→ **SUPPLIED RECORDS**:
════

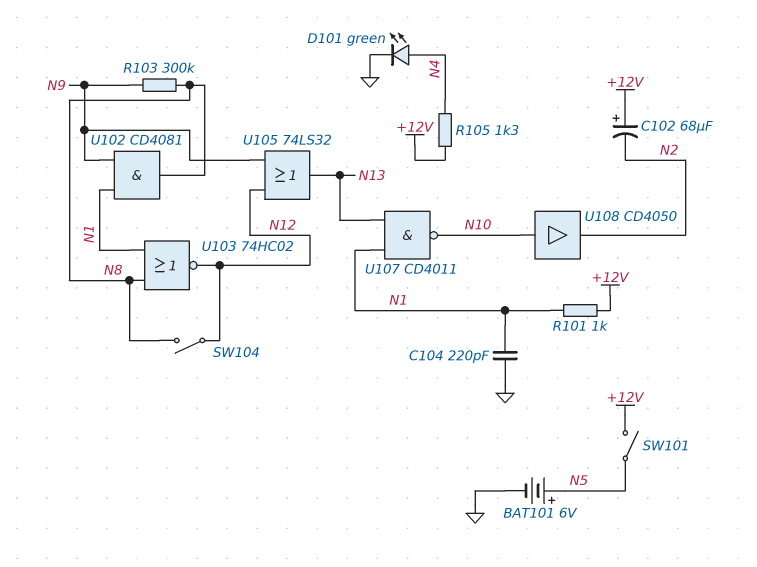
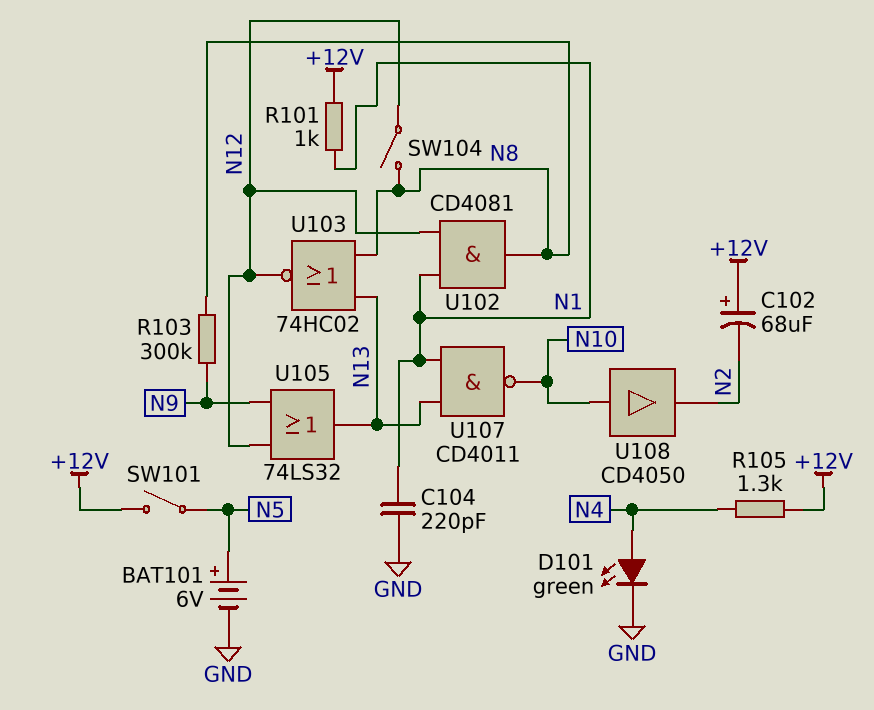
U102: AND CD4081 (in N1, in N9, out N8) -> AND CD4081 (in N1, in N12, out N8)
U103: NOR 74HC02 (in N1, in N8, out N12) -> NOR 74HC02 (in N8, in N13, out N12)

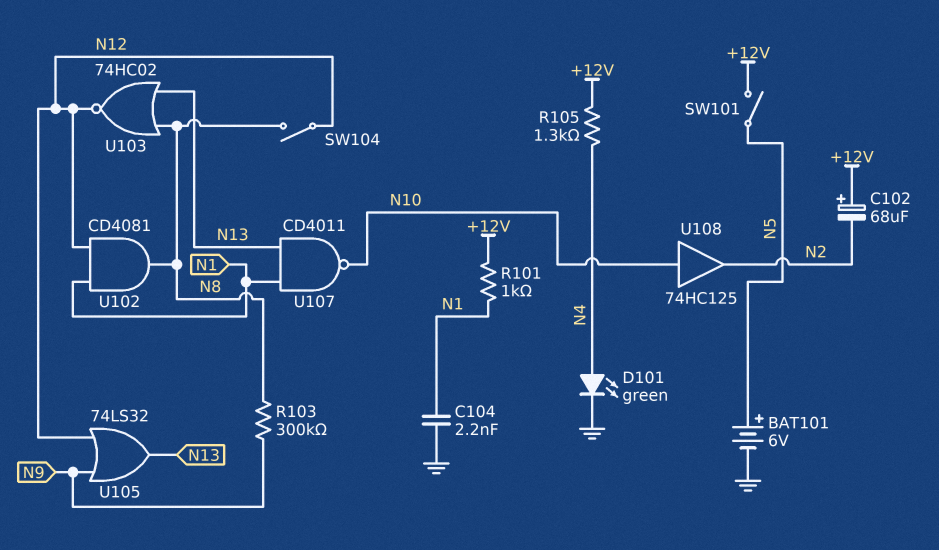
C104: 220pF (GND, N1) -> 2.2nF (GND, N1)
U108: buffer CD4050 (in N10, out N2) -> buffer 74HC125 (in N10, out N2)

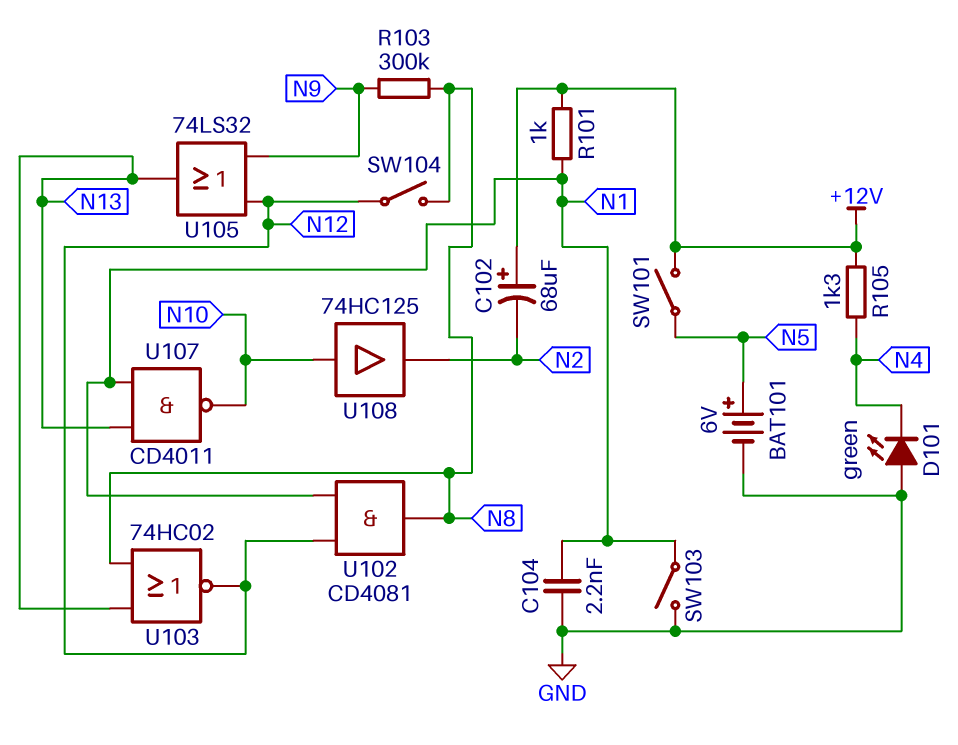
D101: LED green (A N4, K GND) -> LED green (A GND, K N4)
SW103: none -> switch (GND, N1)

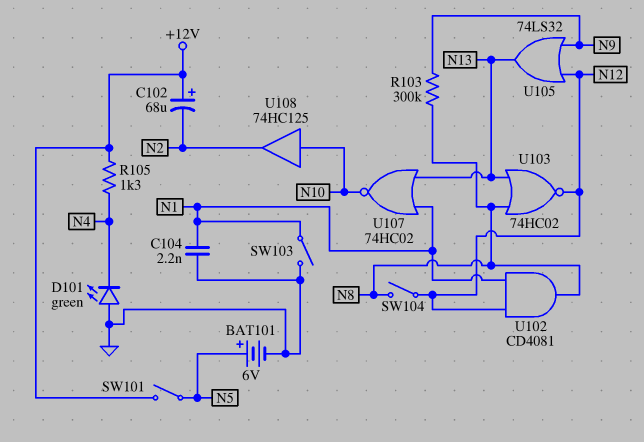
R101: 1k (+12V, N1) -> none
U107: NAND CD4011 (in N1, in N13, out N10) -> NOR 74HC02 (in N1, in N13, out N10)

════

Beginning with the line that contains "C104: 220pF (GND, N1) -> 2.2nF (GND, N1)" and ending with the last line of the entries above, repeat each line exactly, but not the pictures.

C104: 220pF (GND, N1) -> 2.2nF (GND, N1)
U108: buffer CD4050 (in N10, out N2) -> buffer 74HC125 (in N10, out N2)

D101: LED green (A N4, K GND) -> LED green (A GND, K N4)
SW103: none -> switch (GND, N1)

R101: 1k (+12V, N1) -> none
U107: NAND CD4011 (in N1, in N13, out N10) -> NOR 74HC02 (in N1, in N13, out N10)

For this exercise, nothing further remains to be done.